What to work on> Scan the records below, and wherever a line has the word "none", pull it out.

* * *

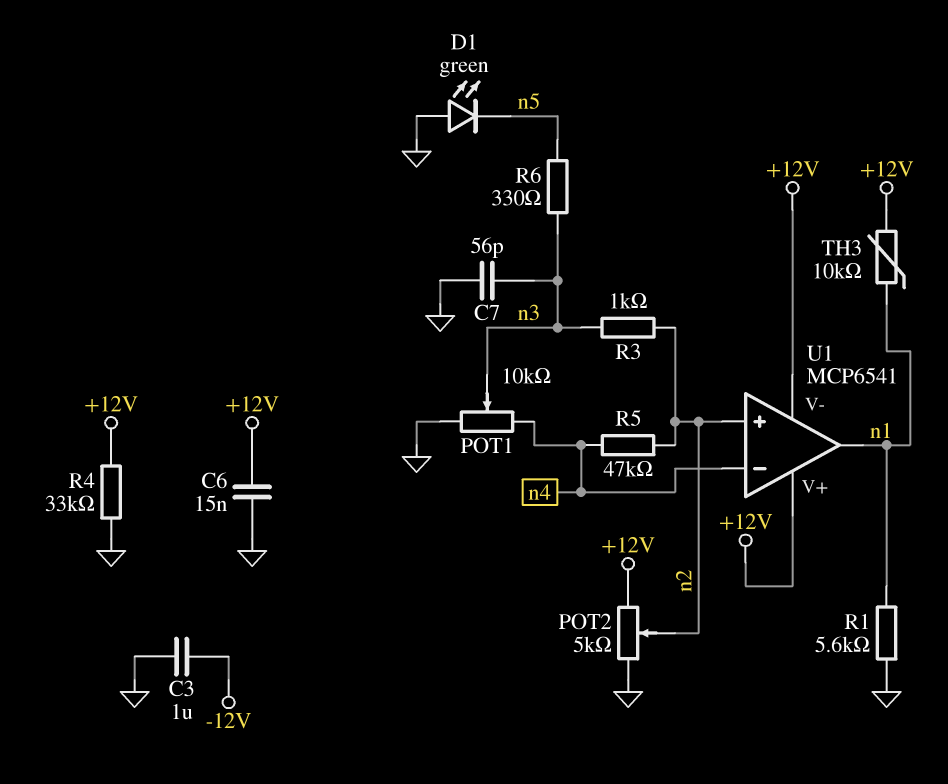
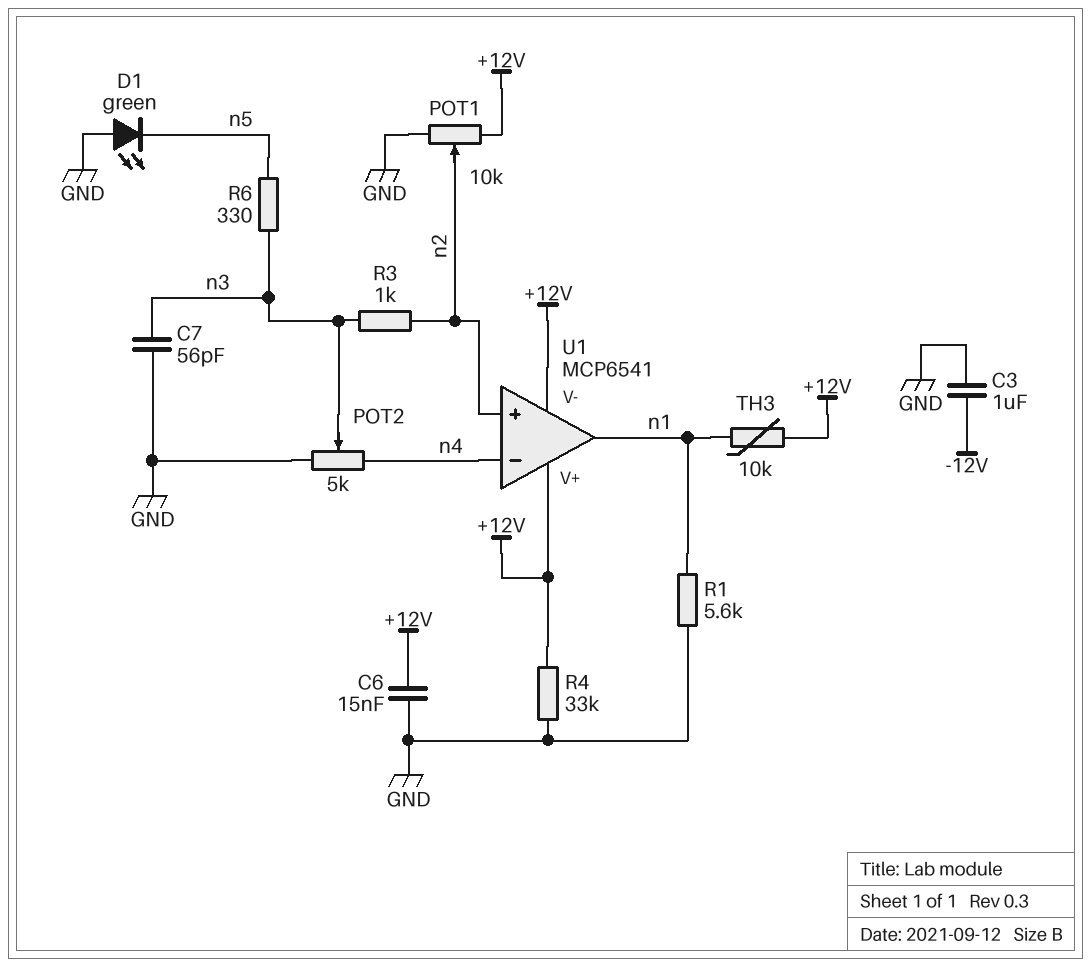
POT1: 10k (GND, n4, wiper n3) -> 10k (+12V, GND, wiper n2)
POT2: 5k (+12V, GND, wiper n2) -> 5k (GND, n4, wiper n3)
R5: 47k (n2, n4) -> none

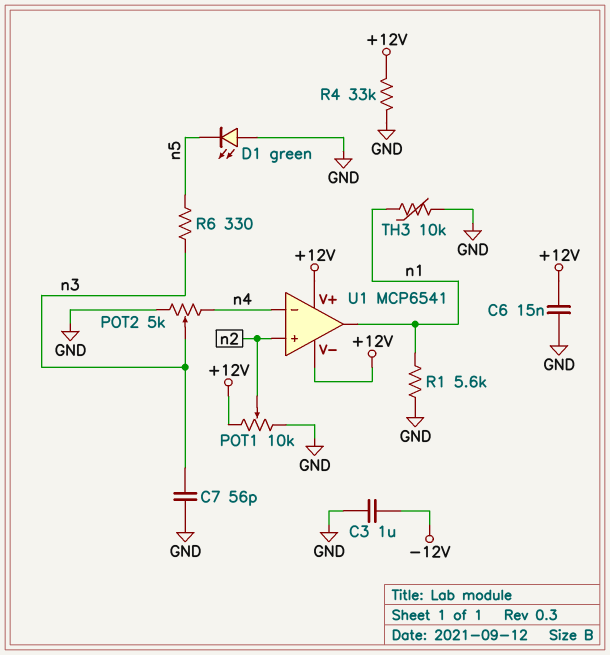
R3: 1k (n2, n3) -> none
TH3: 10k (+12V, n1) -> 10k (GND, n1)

* * *

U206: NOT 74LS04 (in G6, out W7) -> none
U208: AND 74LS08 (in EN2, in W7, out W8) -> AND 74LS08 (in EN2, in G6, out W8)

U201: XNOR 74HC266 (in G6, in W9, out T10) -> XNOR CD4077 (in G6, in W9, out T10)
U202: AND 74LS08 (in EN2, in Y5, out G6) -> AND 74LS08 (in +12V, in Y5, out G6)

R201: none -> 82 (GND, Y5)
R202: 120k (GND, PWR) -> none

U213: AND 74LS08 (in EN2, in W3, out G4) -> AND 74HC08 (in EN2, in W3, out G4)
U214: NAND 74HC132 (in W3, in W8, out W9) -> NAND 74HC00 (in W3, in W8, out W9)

* * *

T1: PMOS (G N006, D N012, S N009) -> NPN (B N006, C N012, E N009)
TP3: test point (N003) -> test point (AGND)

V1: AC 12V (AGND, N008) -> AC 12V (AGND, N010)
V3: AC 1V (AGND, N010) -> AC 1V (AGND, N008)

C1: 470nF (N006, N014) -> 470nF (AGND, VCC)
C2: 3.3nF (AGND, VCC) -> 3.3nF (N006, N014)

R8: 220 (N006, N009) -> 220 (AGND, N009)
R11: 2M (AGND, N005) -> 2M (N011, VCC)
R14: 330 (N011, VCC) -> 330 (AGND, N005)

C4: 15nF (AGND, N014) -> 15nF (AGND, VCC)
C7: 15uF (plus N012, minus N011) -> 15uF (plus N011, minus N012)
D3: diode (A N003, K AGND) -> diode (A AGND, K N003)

* * *

Solution to this exercise>
R5: 47k (n2, n4) -> none
R3: 1k (n2, n3) -> none
U206: NOT 74LS04 (in G6, out W7) -> none
R201: none -> 82 (GND, Y5)
R202: 120k (GND, PWR) -> none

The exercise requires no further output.